▸ **About this exercise**: Copy every line that holds the string "yellow" from the data below.

▸ **Supplied material**:
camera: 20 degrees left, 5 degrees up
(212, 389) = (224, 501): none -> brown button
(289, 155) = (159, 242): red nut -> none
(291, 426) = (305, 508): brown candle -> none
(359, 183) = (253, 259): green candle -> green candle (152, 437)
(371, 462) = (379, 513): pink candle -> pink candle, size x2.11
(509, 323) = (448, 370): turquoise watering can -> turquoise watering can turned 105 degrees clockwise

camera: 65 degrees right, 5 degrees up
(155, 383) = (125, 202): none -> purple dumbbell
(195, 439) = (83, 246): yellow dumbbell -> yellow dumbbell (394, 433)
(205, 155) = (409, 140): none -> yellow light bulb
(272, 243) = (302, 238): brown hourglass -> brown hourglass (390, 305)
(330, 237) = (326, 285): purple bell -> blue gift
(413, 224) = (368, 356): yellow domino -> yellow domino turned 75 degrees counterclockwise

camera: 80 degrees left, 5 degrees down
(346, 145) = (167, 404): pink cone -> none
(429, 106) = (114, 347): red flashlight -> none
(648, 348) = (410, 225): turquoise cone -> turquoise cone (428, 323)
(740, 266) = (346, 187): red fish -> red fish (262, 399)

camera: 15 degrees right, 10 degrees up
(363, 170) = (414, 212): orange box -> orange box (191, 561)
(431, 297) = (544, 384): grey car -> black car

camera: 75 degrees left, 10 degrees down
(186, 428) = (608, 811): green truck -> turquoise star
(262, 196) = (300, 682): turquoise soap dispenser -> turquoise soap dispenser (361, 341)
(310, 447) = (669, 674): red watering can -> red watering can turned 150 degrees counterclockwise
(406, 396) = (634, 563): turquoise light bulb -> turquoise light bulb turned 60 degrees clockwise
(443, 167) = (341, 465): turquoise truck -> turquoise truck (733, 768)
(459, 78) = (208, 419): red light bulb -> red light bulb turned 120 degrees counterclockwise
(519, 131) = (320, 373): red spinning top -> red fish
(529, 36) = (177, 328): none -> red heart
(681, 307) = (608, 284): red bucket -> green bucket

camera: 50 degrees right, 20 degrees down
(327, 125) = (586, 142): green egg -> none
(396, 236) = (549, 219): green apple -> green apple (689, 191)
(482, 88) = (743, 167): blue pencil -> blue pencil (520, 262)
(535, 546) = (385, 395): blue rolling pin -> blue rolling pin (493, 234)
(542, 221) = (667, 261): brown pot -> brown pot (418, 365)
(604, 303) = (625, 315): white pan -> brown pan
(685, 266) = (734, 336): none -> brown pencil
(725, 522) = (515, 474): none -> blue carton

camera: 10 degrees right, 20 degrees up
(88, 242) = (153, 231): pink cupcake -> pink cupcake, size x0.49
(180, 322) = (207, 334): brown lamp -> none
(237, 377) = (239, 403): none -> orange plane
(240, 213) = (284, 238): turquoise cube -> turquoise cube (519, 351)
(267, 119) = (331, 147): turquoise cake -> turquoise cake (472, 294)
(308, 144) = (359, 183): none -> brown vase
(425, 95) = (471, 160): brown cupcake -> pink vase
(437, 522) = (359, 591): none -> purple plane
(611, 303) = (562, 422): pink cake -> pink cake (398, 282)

▸ **Result of this exercise**:
(195, 439) = (83, 246): yellow dumbbell -> yellow dumbbell (394, 433)
(205, 155) = (409, 140): none -> yellow light bulb
(413, 224) = (368, 356): yellow domino -> yellow domino turned 75 degrees counterclockwise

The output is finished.